[TASK BRIEF] Write out every entry exactly as given, but omit the pictures.

+++ GIVEN RECORDS

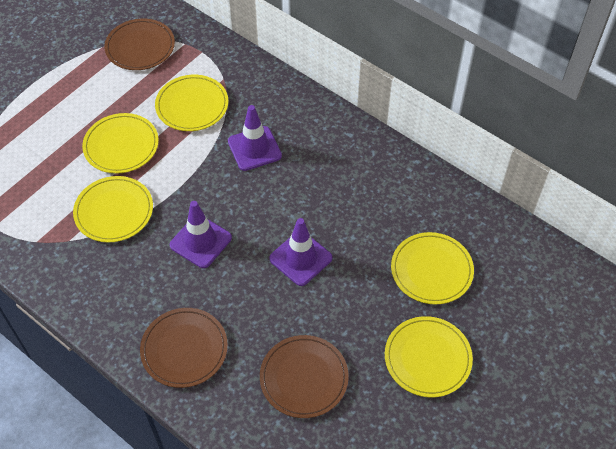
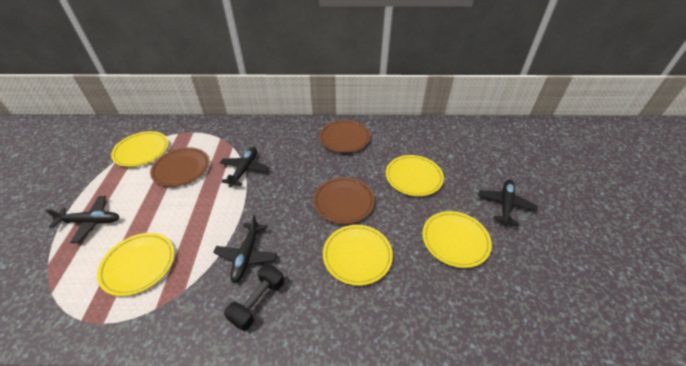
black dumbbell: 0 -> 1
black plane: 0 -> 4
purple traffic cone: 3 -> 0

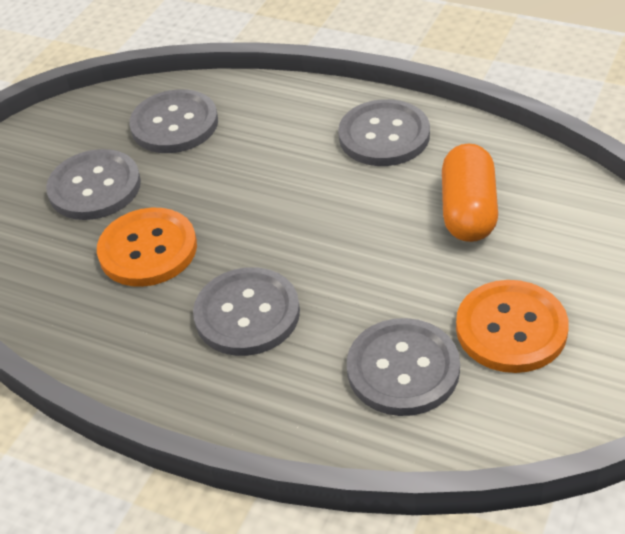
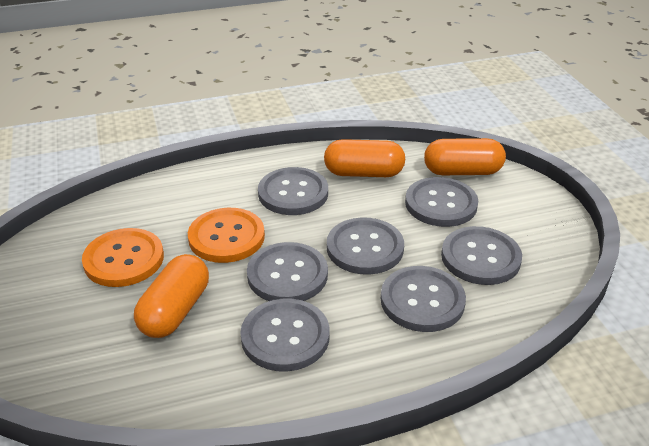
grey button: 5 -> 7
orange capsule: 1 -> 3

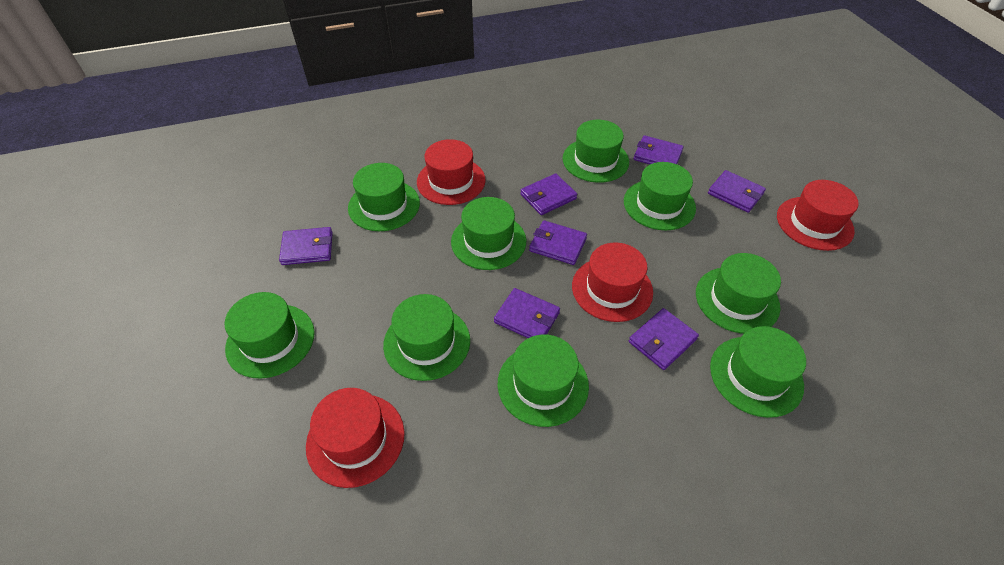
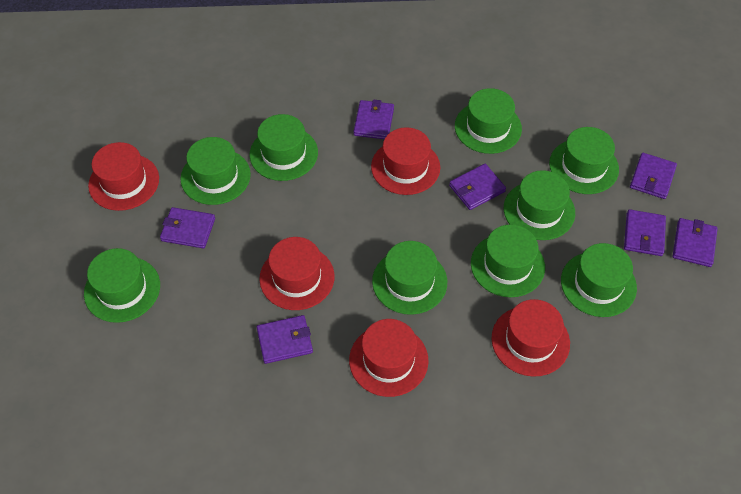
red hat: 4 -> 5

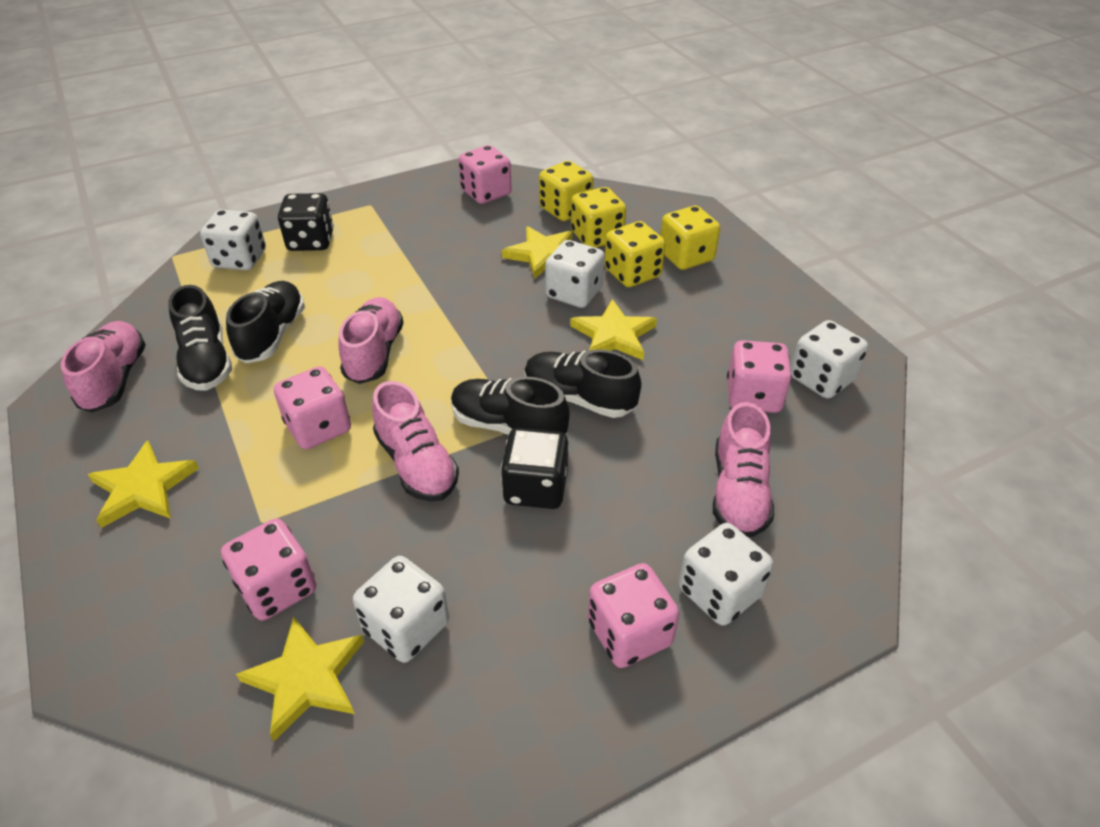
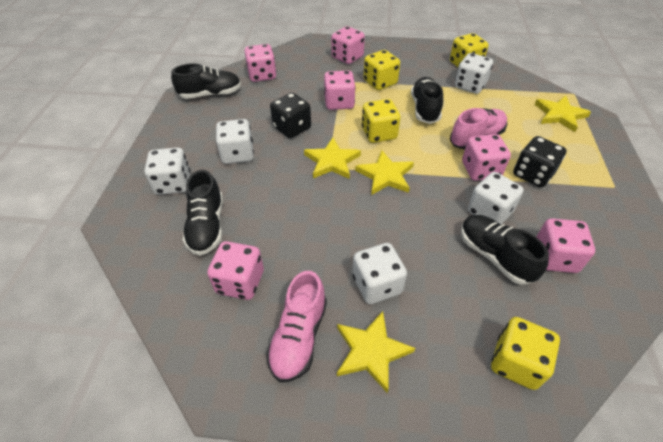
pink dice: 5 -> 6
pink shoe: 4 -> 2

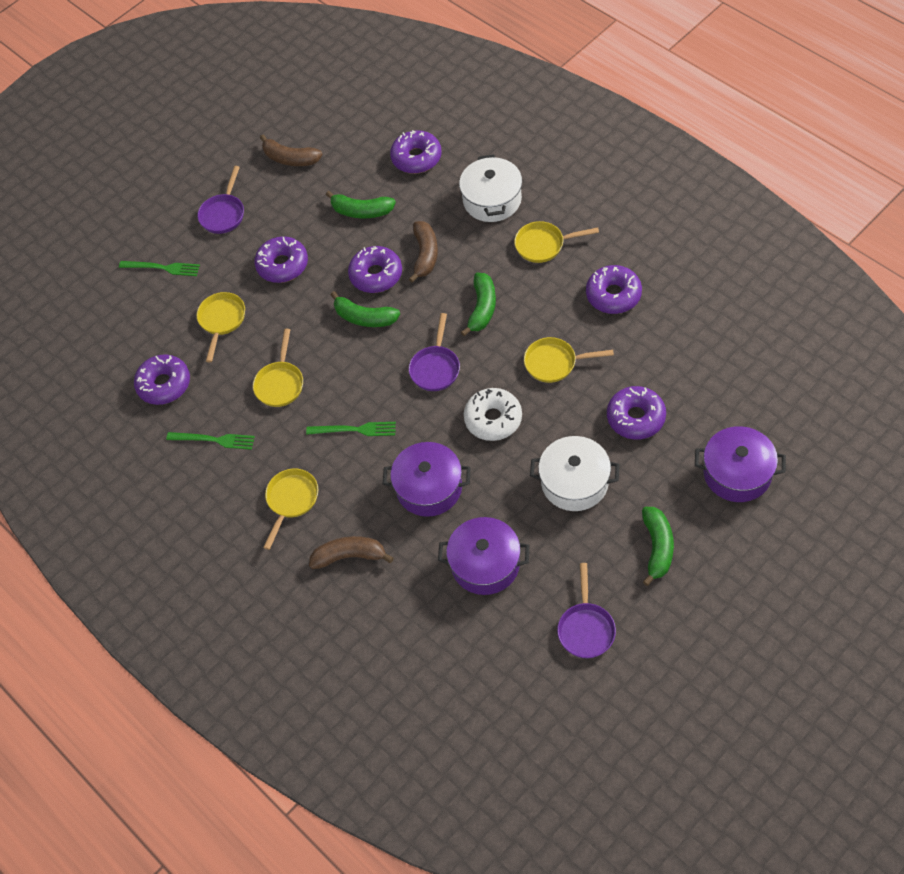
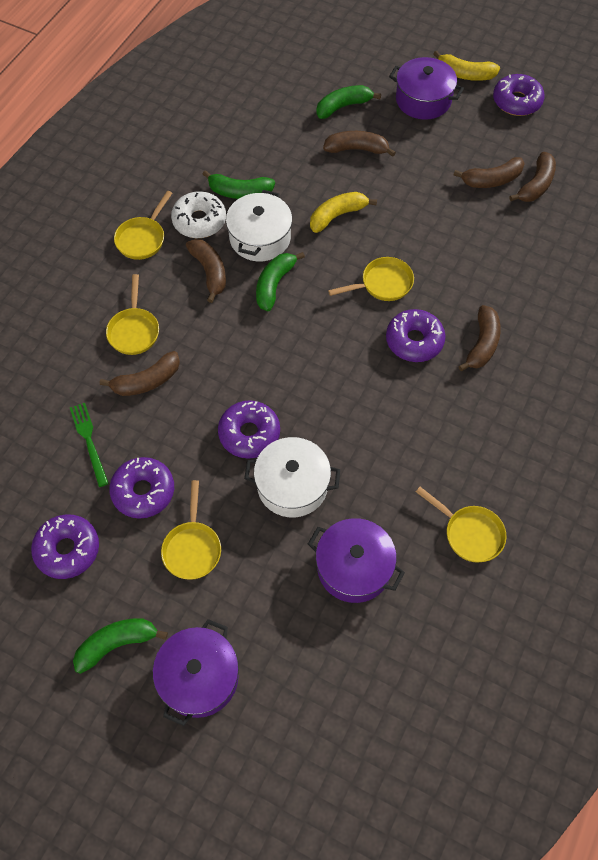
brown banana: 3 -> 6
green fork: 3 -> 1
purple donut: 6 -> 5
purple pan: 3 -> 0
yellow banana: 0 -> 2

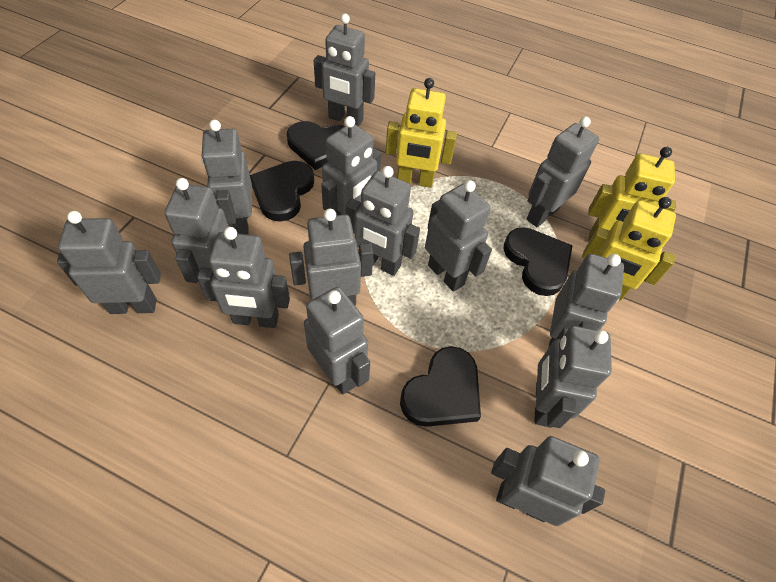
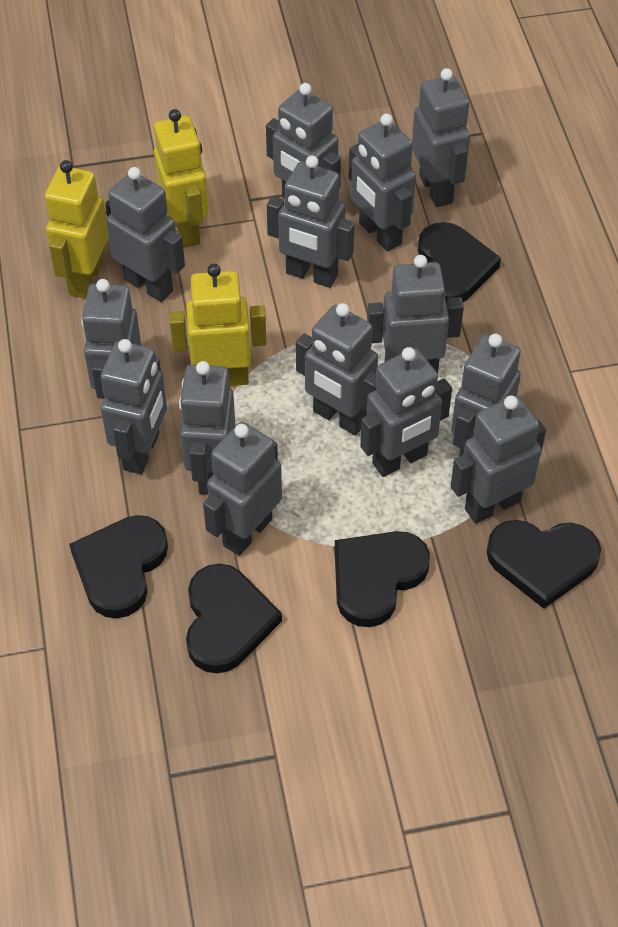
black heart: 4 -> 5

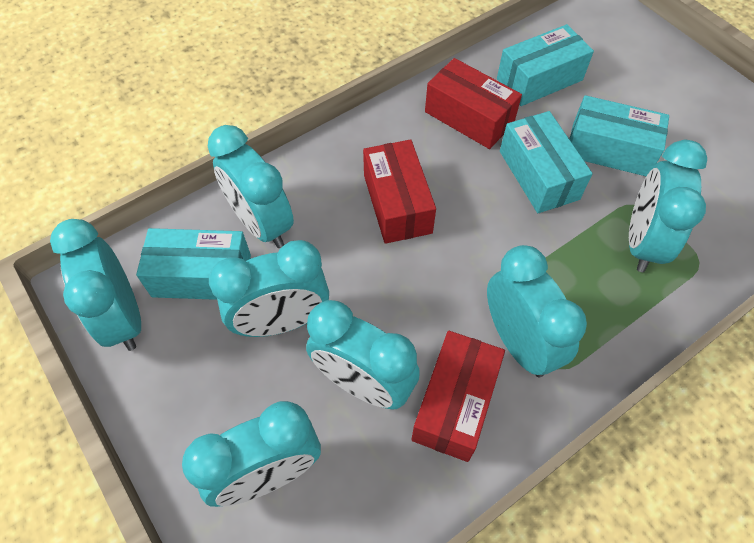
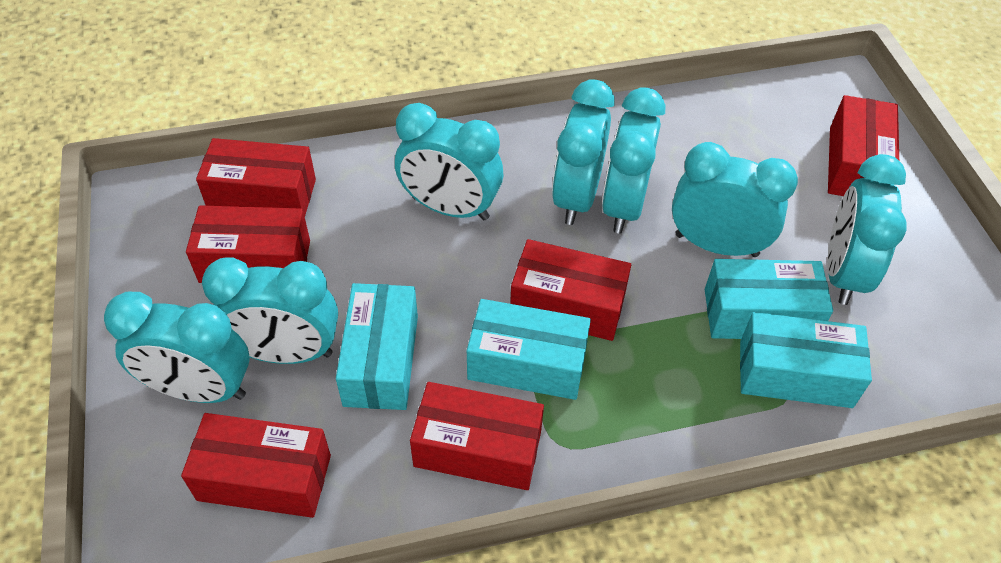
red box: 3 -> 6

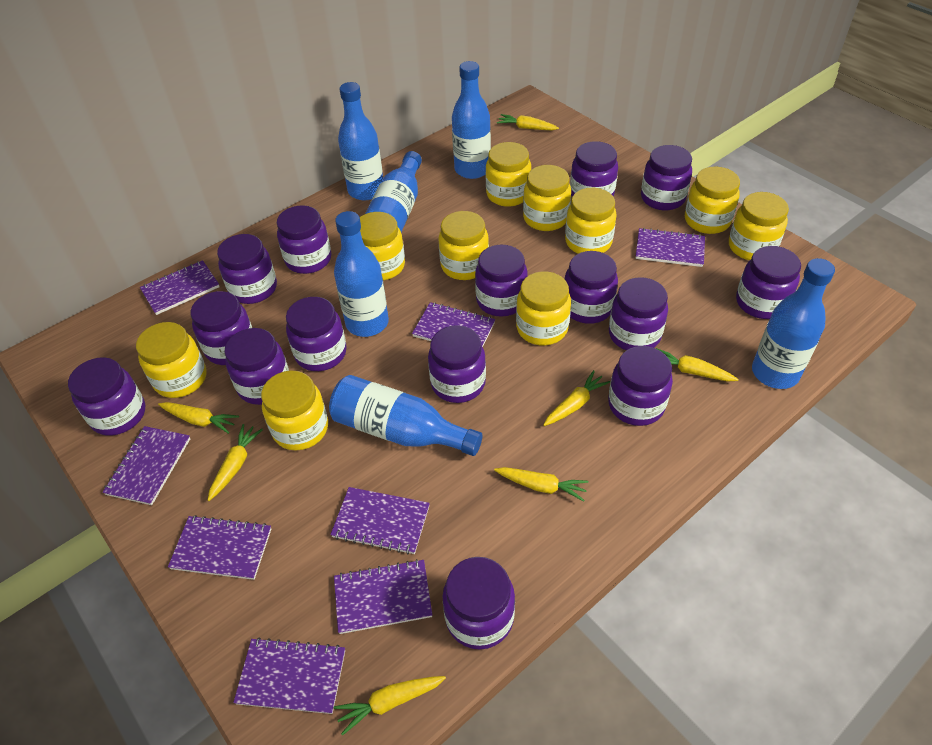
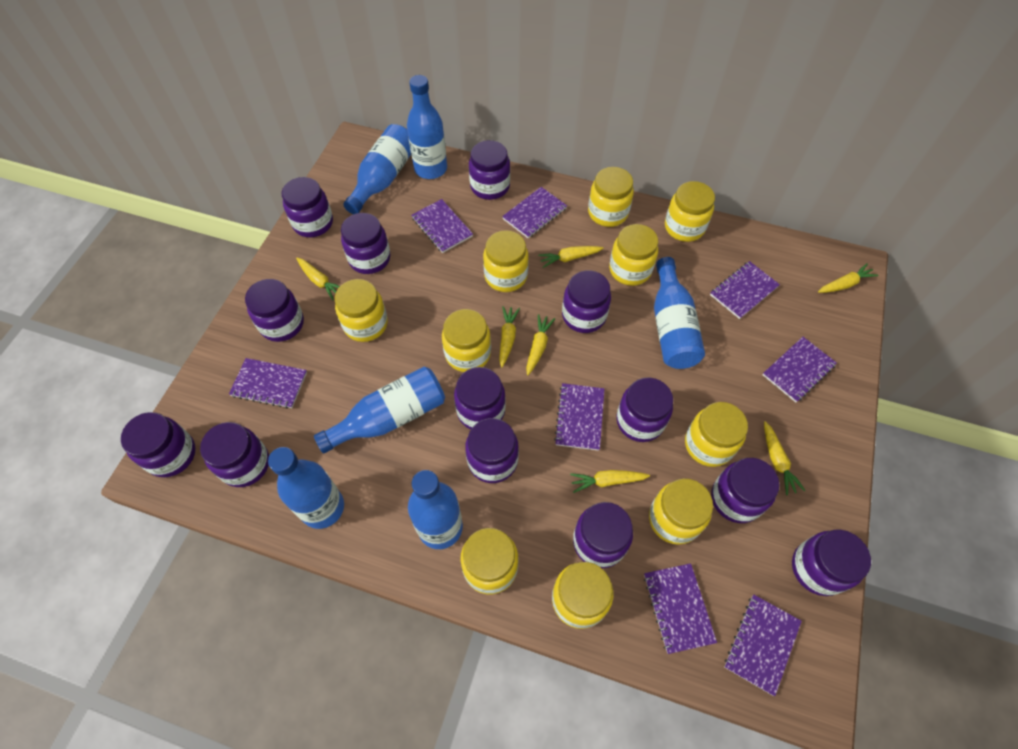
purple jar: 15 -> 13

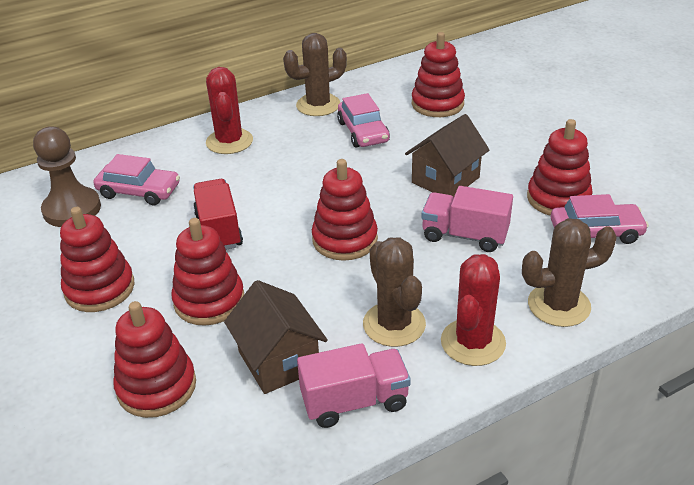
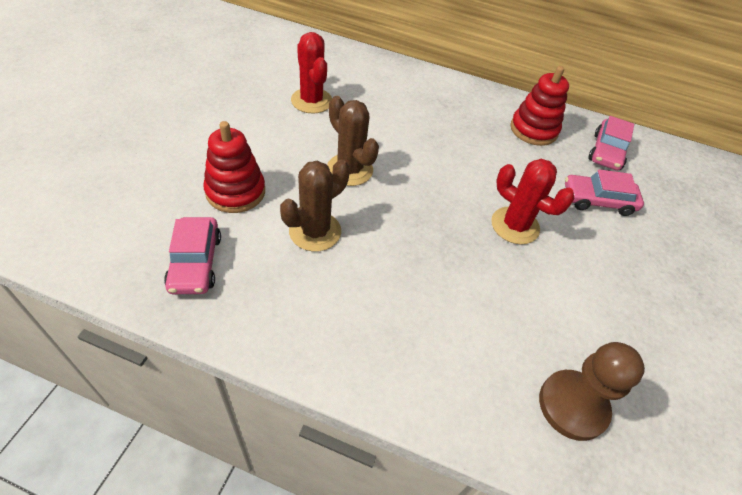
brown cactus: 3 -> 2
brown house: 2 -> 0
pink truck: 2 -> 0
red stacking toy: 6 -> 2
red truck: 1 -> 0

++++++

[SOLVED EXERCISE]
black dumbbell: 0 -> 1
black plane: 0 -> 4
purple traffic cone: 3 -> 0

grey button: 5 -> 7
orange capsule: 1 -> 3

red hat: 4 -> 5

pink dice: 5 -> 6
pink shoe: 4 -> 2

brown banana: 3 -> 6
green fork: 3 -> 1
purple donut: 6 -> 5
purple pan: 3 -> 0
yellow banana: 0 -> 2

black heart: 4 -> 5

red box: 3 -> 6

purple jar: 15 -> 13

brown cactus: 3 -> 2
brown house: 2 -> 0
pink truck: 2 -> 0
red stacking toy: 6 -> 2
red truck: 1 -> 0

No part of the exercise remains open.